What the exercise asks
Across these entries, count the lines holding the string "spool"; the number is the whole answer.

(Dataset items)
------------------------------------------------------------
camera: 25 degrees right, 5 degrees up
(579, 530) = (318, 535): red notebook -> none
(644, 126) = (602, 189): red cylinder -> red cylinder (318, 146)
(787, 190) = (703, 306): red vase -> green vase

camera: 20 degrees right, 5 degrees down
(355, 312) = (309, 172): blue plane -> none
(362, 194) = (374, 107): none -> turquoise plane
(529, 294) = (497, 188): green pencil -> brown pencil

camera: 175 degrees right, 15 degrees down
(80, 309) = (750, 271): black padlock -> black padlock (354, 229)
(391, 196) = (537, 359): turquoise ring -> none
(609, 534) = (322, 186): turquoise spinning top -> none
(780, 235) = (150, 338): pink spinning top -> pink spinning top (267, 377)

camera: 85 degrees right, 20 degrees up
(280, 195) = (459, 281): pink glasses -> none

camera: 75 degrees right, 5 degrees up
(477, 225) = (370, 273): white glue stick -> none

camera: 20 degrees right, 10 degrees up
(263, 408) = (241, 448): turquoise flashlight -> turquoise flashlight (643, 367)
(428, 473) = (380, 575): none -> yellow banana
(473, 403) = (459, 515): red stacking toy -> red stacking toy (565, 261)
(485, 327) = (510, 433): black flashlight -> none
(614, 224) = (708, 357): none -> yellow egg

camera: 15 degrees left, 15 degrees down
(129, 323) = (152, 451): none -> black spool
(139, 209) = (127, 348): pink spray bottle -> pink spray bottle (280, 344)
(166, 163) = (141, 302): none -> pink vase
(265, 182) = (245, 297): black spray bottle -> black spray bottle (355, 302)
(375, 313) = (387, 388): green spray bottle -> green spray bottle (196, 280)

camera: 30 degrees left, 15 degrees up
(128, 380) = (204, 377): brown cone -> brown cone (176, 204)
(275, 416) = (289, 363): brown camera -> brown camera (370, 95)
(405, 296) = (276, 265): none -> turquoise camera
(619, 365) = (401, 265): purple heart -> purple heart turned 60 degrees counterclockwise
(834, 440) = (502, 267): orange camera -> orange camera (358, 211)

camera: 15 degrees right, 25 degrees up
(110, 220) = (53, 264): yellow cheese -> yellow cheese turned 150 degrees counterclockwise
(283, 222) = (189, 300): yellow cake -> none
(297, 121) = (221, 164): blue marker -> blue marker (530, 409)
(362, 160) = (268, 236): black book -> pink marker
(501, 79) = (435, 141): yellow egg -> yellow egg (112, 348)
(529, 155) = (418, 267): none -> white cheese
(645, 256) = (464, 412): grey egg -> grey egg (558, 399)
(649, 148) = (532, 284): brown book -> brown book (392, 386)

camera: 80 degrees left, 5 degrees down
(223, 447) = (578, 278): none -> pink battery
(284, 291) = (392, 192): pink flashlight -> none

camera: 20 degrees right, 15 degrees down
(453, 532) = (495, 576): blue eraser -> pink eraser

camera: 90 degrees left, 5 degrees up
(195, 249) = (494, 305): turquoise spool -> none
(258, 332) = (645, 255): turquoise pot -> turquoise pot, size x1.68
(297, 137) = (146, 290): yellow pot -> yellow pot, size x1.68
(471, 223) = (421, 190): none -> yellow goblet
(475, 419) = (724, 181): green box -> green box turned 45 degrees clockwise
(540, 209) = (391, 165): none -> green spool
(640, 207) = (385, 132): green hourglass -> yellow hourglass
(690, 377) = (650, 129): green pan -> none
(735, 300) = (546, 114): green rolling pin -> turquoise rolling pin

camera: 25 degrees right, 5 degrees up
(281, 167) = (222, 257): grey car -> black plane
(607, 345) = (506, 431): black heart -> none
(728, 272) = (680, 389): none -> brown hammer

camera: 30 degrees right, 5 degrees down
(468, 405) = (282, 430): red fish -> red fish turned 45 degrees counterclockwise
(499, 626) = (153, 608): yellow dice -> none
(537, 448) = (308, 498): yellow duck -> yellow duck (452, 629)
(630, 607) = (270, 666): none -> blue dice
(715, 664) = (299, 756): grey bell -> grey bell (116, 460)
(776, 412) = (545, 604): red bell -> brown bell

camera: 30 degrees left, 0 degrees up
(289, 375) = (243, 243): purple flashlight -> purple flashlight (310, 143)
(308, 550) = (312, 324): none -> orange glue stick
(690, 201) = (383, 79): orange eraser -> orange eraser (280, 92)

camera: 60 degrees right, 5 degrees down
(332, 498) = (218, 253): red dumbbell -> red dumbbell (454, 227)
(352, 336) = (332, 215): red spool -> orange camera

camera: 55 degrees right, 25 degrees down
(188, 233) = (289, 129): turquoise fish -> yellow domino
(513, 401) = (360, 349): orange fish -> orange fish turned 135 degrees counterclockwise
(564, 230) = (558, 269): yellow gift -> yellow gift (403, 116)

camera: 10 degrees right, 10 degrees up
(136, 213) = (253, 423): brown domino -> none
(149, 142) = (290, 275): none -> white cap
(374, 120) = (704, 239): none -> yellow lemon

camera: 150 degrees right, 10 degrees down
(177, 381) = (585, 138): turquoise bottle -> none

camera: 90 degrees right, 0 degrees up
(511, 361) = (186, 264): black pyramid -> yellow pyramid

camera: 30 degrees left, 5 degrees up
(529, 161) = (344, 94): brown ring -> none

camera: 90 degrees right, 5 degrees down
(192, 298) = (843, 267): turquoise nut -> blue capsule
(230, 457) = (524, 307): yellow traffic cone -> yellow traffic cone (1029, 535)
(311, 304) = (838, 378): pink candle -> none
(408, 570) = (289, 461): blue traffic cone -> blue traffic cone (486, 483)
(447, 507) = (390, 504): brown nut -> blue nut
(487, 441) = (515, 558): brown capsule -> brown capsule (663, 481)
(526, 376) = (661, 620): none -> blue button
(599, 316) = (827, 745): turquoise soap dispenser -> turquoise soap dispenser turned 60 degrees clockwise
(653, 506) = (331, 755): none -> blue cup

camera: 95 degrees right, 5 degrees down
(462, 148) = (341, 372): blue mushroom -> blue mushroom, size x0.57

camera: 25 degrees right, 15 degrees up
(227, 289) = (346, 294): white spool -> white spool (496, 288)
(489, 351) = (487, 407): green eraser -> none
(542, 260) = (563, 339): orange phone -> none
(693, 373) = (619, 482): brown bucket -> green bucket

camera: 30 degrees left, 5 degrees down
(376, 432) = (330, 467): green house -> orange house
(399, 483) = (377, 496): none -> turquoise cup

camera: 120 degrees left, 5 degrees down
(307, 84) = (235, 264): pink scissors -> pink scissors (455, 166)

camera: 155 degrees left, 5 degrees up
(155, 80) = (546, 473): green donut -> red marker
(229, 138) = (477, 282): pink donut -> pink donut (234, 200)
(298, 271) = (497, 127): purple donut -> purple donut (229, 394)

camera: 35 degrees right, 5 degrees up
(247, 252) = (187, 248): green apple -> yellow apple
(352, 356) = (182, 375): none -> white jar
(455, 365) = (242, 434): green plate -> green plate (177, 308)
------------------------------------------------------------
Reply
5